Required action: Drop the images. Copy every line below character for character.
== Given information
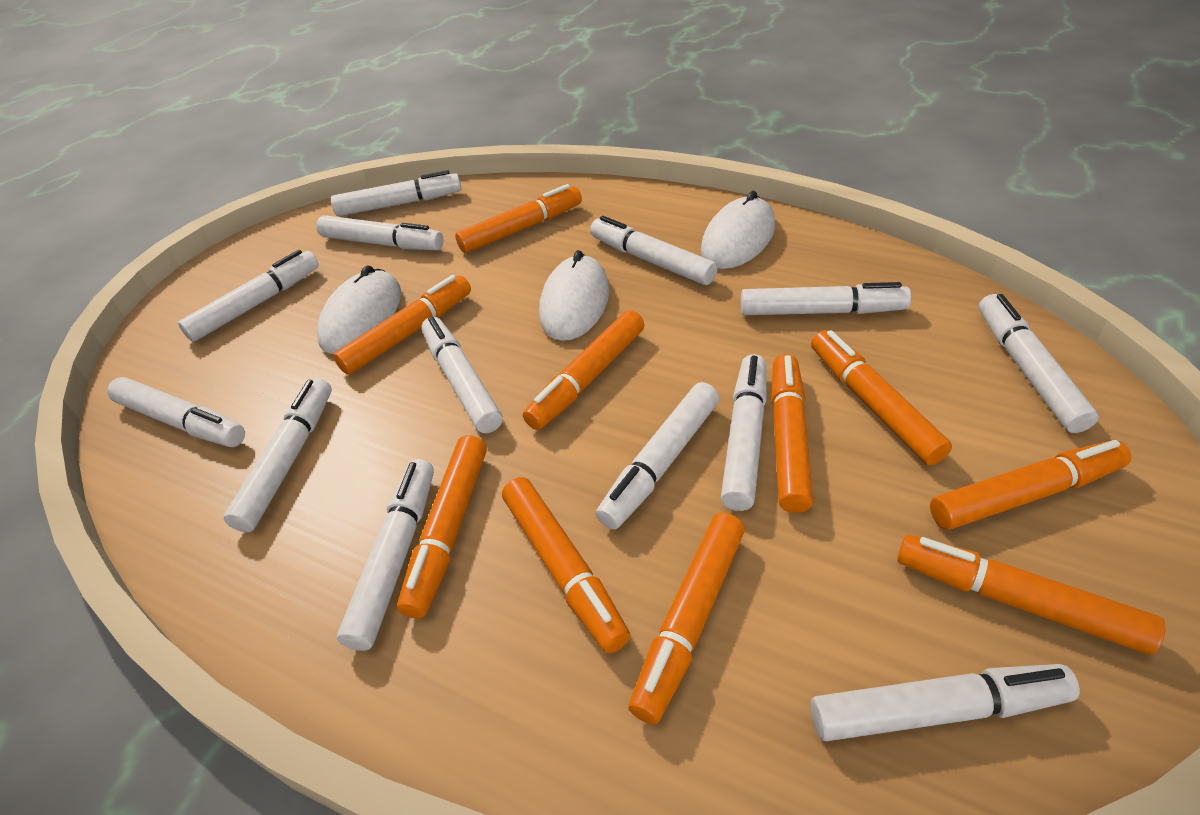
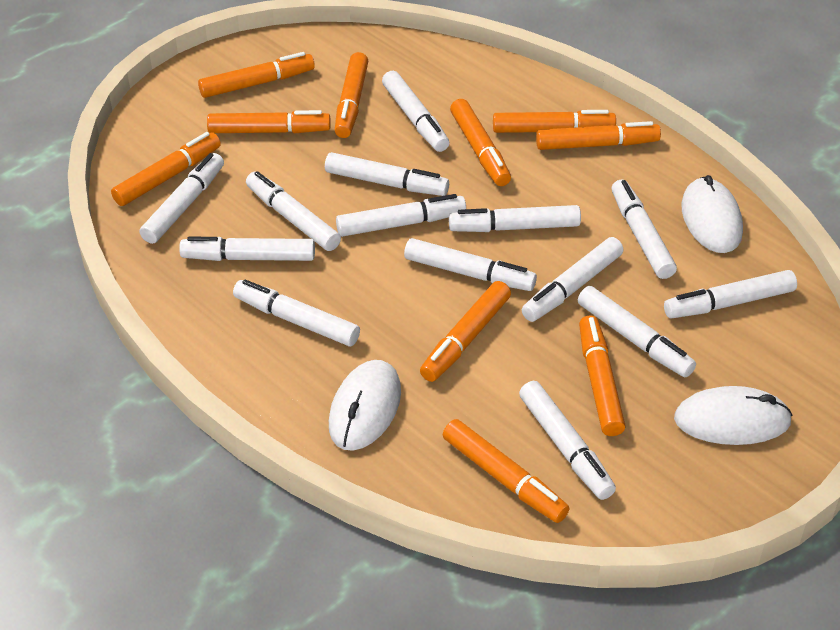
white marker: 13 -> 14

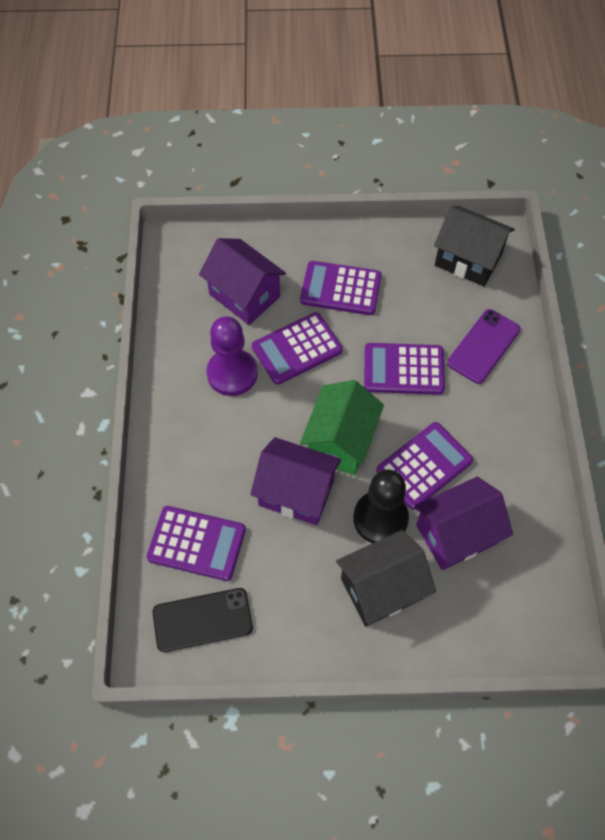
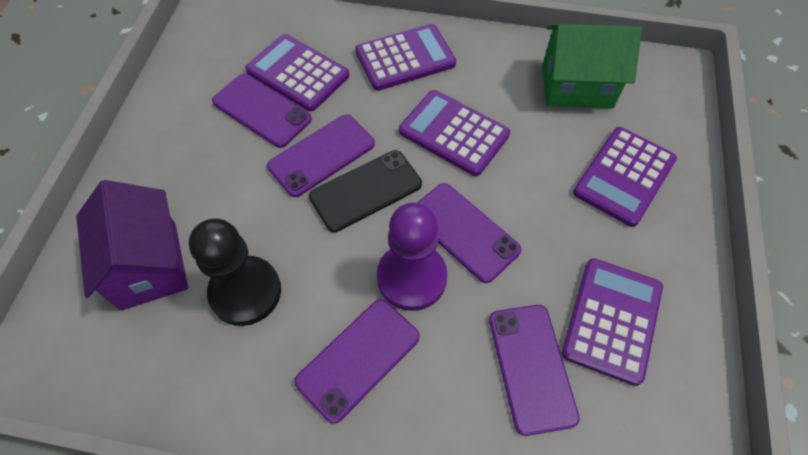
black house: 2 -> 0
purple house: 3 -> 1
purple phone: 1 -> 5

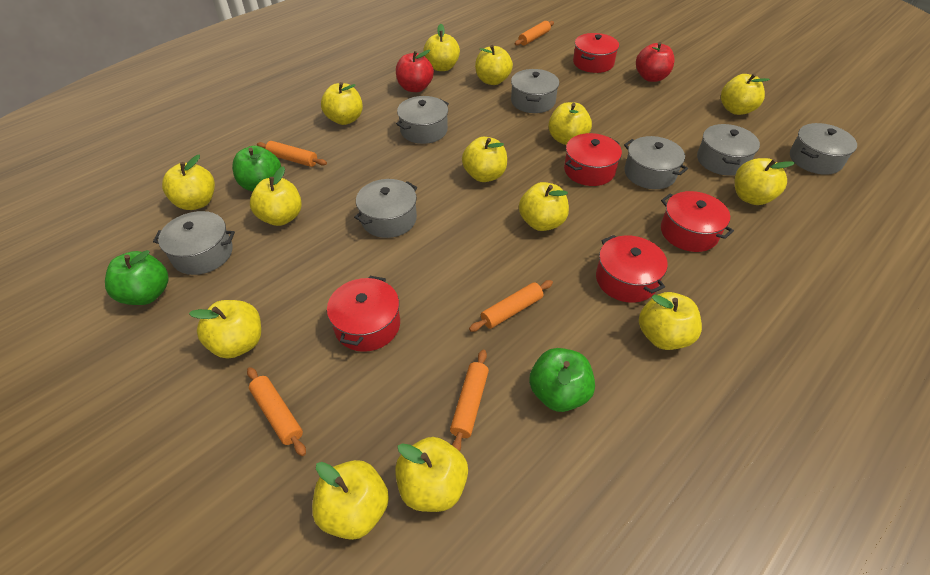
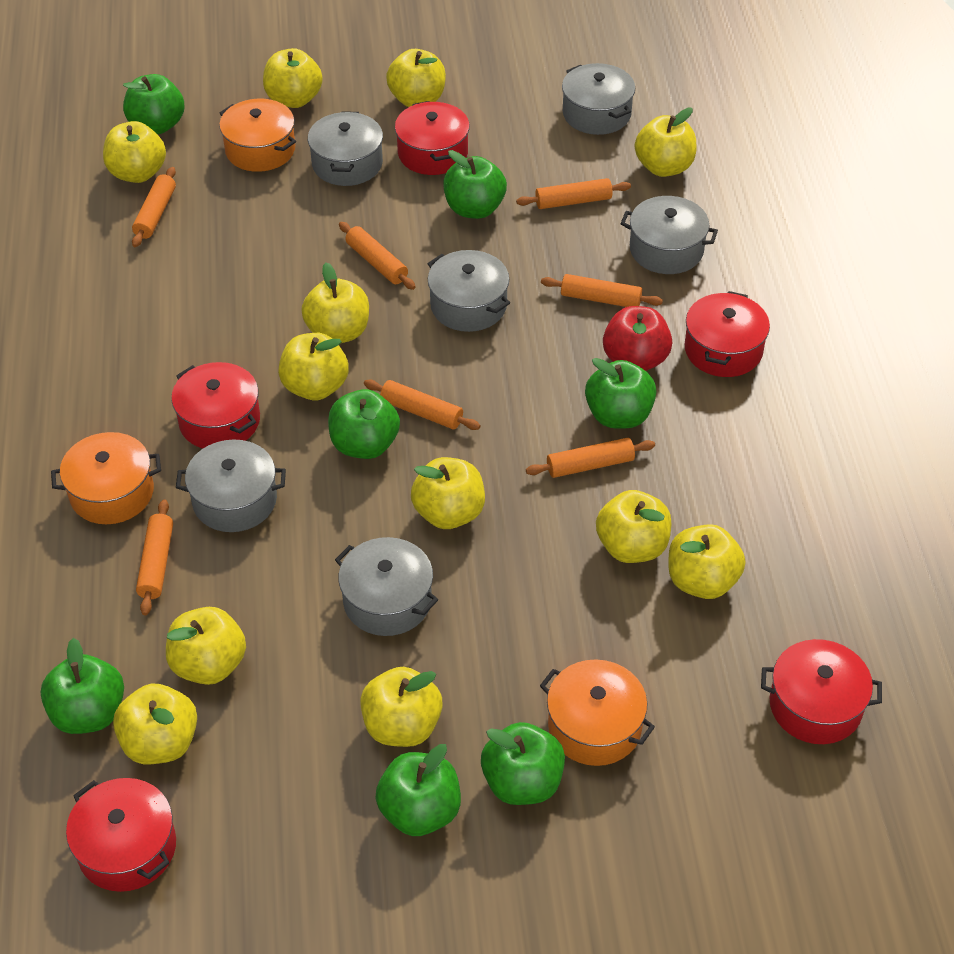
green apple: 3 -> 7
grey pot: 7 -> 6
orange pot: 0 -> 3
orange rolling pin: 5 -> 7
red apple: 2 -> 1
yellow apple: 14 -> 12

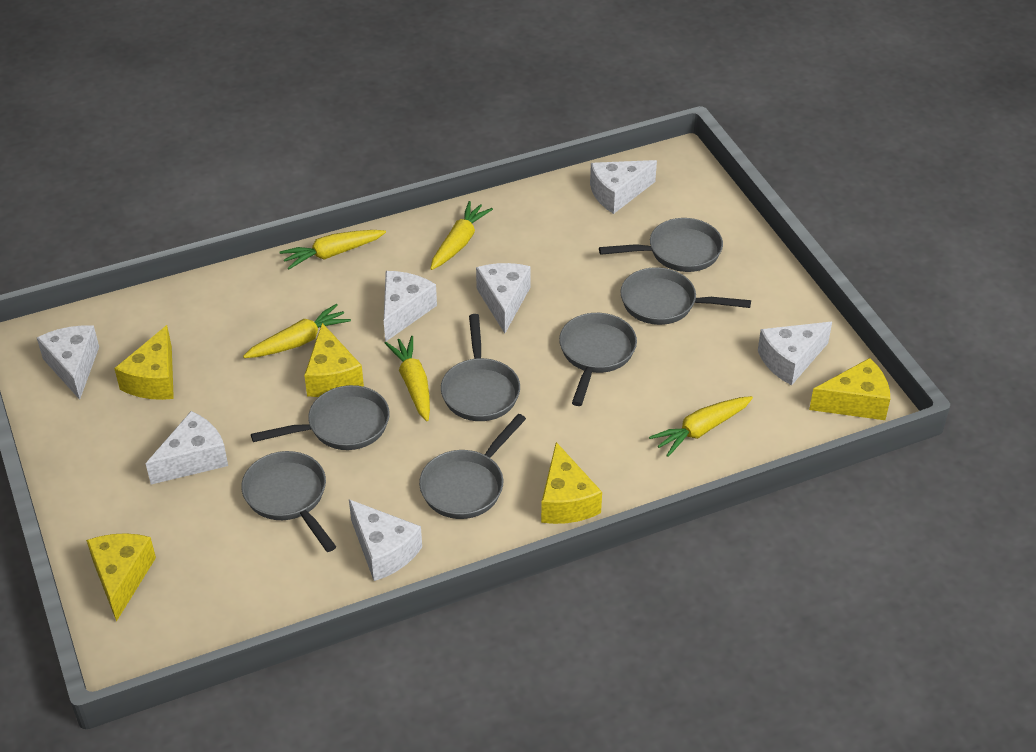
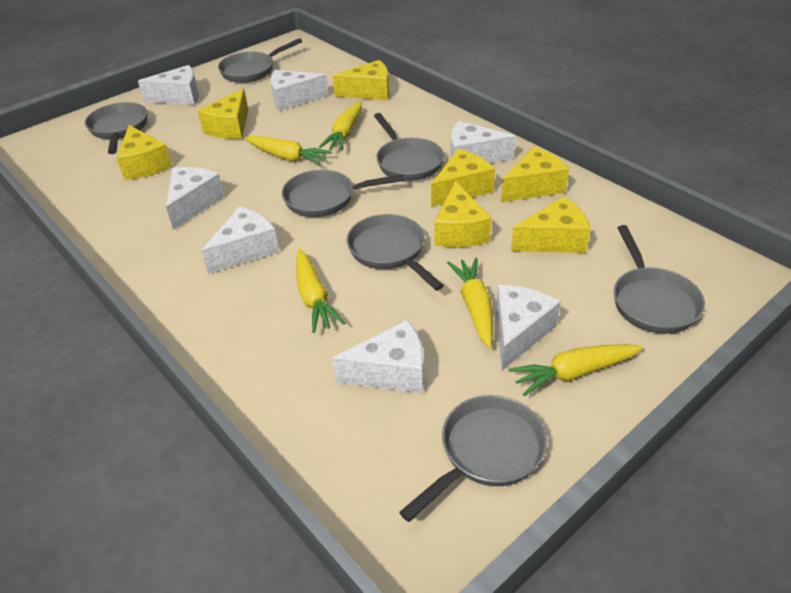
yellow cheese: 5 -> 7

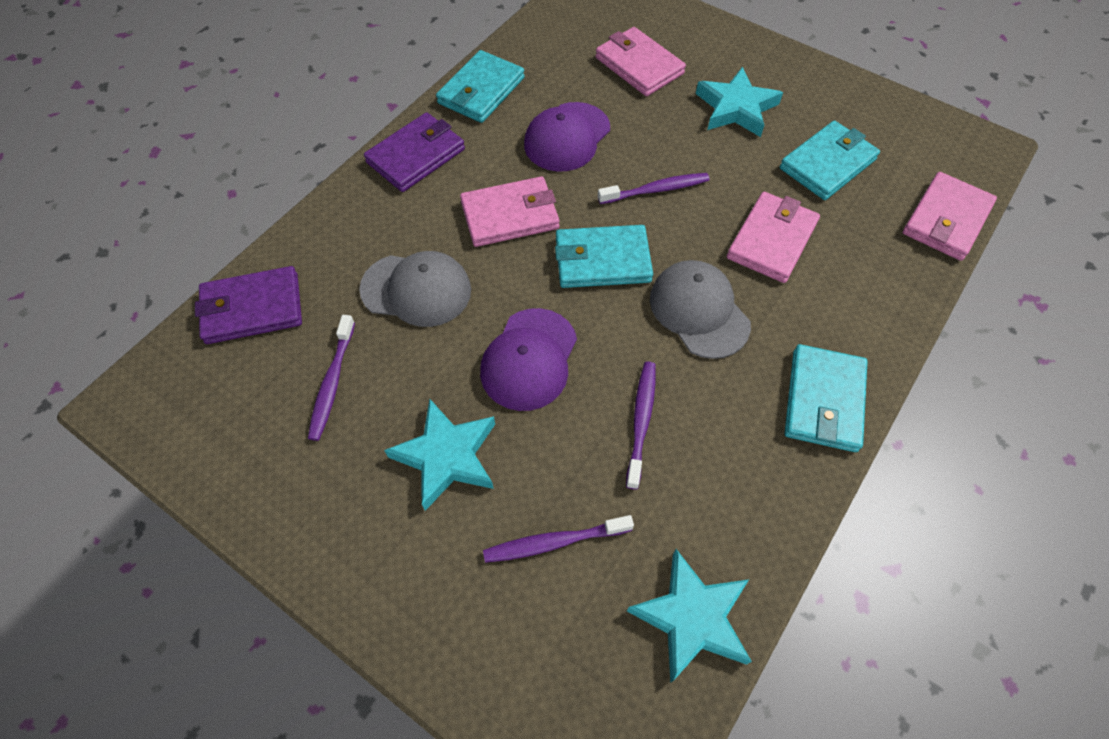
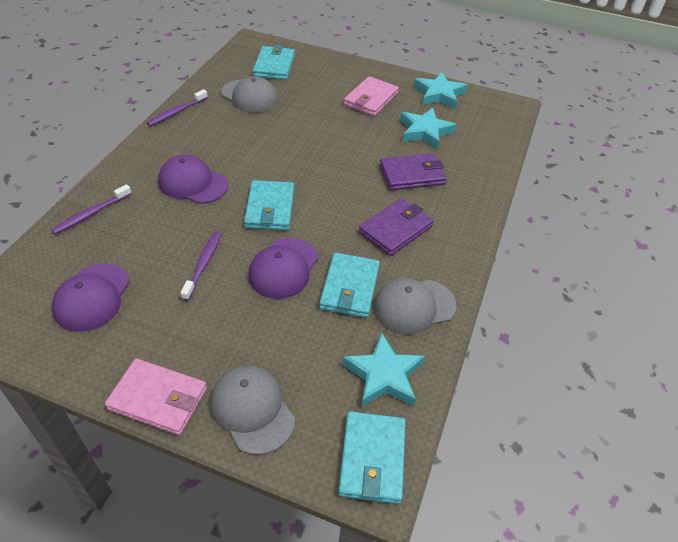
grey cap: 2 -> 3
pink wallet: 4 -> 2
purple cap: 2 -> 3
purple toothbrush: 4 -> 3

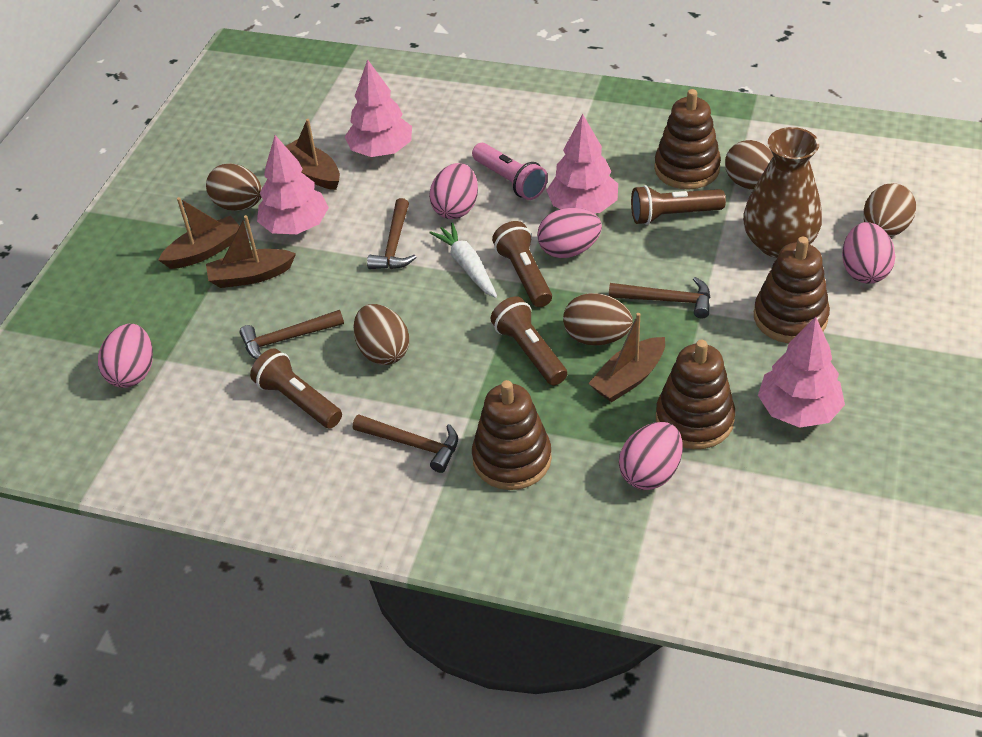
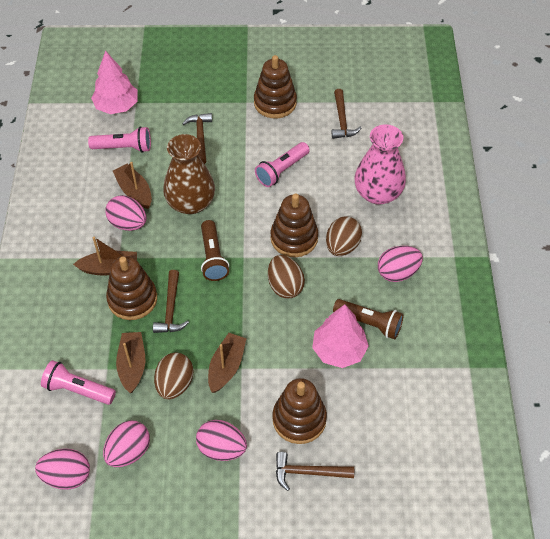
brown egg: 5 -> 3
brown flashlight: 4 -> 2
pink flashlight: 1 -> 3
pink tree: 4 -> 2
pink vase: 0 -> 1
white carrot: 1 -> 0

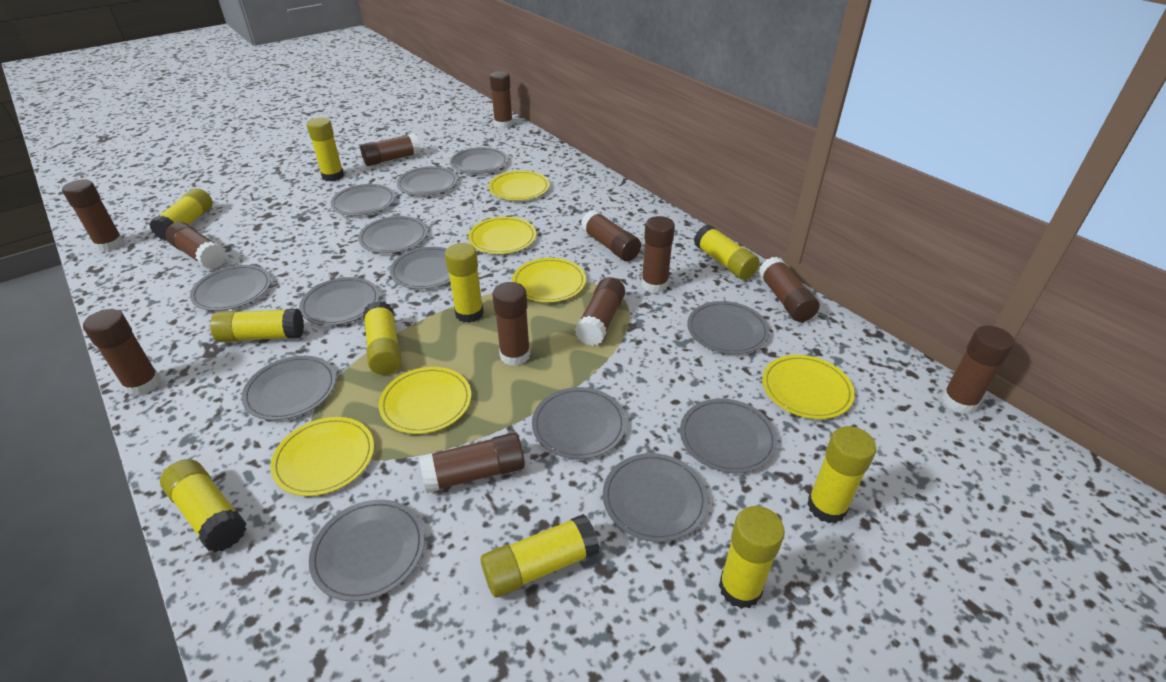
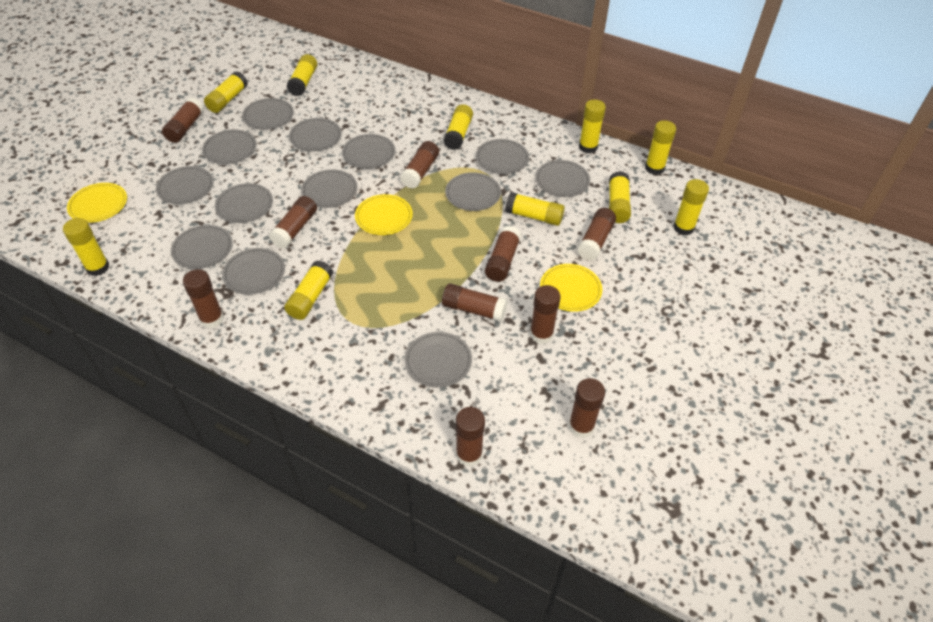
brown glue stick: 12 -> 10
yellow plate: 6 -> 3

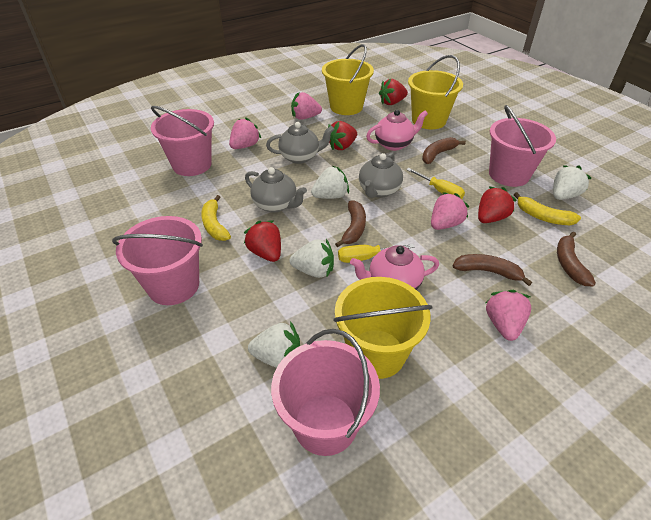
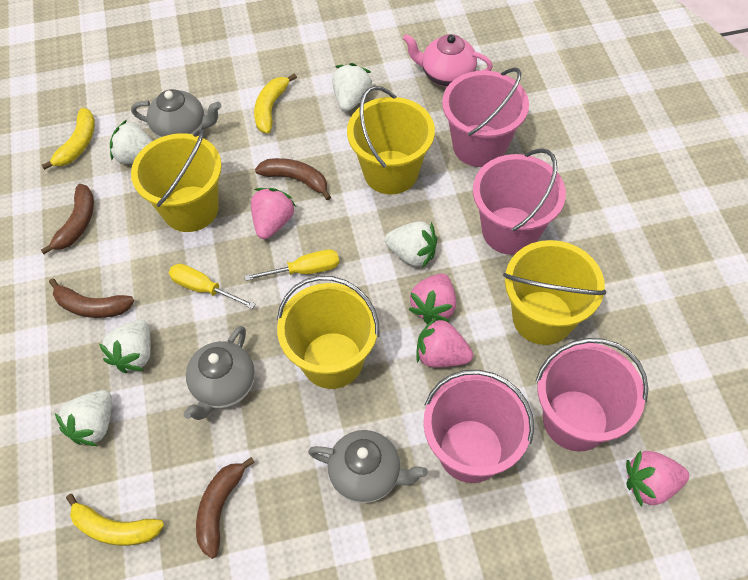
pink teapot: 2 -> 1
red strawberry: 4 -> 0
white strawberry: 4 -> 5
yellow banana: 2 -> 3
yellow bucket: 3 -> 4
====
Result for this task:
white marker: 13 -> 14

black house: 2 -> 0
purple house: 3 -> 1
purple phone: 1 -> 5

green apple: 3 -> 7
grey pot: 7 -> 6
orange pot: 0 -> 3
orange rolling pin: 5 -> 7
red apple: 2 -> 1
yellow apple: 14 -> 12

yellow cheese: 5 -> 7

grey cap: 2 -> 3
pink wallet: 4 -> 2
purple cap: 2 -> 3
purple toothbrush: 4 -> 3

brown egg: 5 -> 3
brown flashlight: 4 -> 2
pink flashlight: 1 -> 3
pink tree: 4 -> 2
pink vase: 0 -> 1
white carrot: 1 -> 0

brown glue stick: 12 -> 10
yellow plate: 6 -> 3

pink teapot: 2 -> 1
red strawberry: 4 -> 0
white strawberry: 4 -> 5
yellow banana: 2 -> 3
yellow bucket: 3 -> 4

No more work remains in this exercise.